Go to the line below containing "The camera went 40" and print exactly from there through the line containing "Someone took away the violet", both included. Print nothing else.

----------------------------------------

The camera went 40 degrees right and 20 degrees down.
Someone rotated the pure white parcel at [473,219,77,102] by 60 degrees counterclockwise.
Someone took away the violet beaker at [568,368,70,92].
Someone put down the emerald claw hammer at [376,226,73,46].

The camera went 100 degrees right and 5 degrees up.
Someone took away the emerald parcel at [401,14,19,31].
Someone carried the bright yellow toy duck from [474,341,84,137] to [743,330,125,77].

----------------------------------------

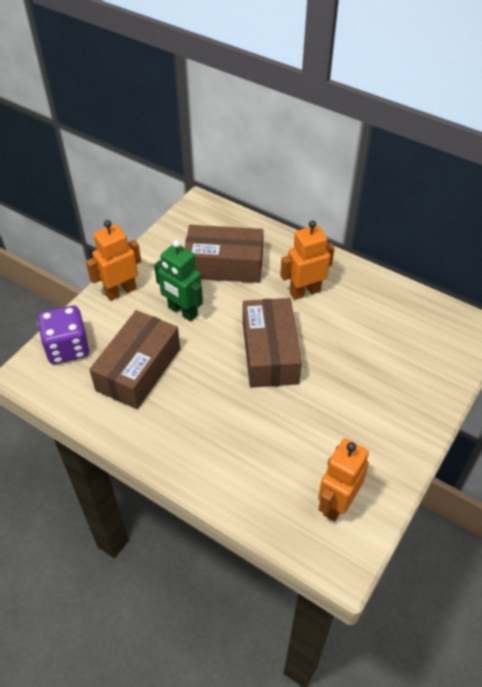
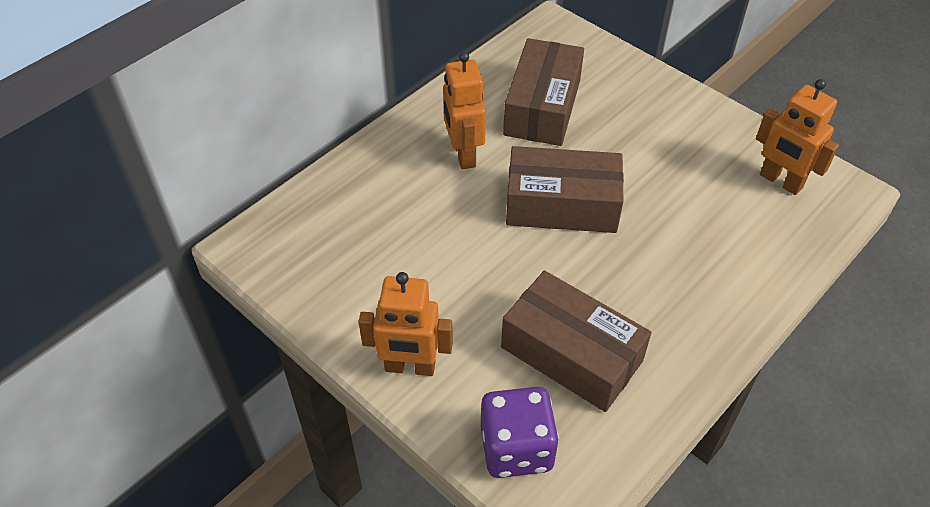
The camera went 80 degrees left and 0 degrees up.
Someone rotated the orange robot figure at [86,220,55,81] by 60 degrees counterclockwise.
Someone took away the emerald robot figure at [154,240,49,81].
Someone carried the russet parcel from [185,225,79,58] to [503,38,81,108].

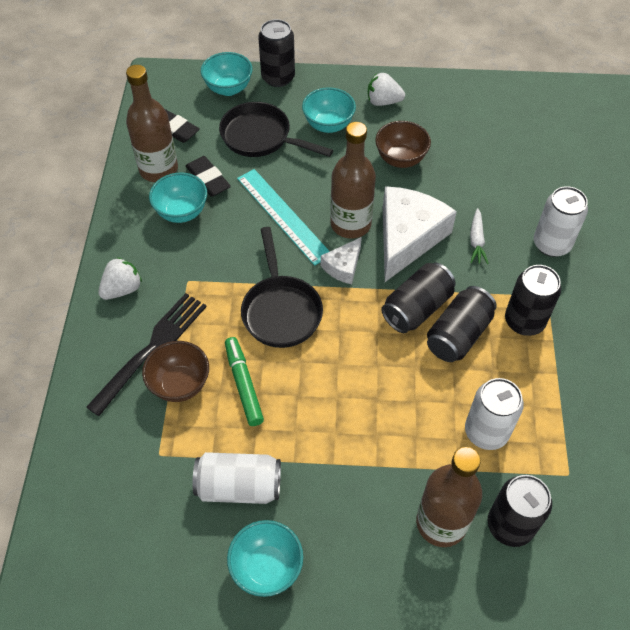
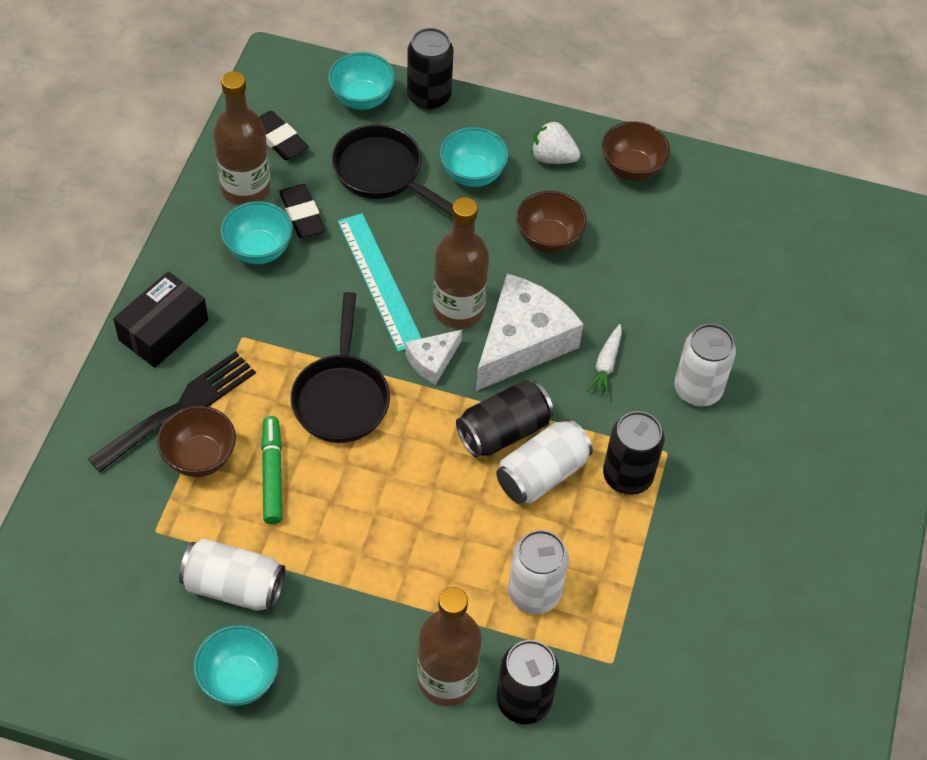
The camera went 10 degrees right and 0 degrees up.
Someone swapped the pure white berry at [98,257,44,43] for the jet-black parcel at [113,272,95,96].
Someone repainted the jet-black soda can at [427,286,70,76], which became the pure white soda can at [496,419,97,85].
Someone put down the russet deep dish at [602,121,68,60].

----------------------------------------

» Solution to the problem
The camera went 40 degrees right and 20 degrees down.
Someone rotated the pure white parcel at [473,219,77,102] by 60 degrees counterclockwise.
Someone took away the violet beaker at [568,368,70,92].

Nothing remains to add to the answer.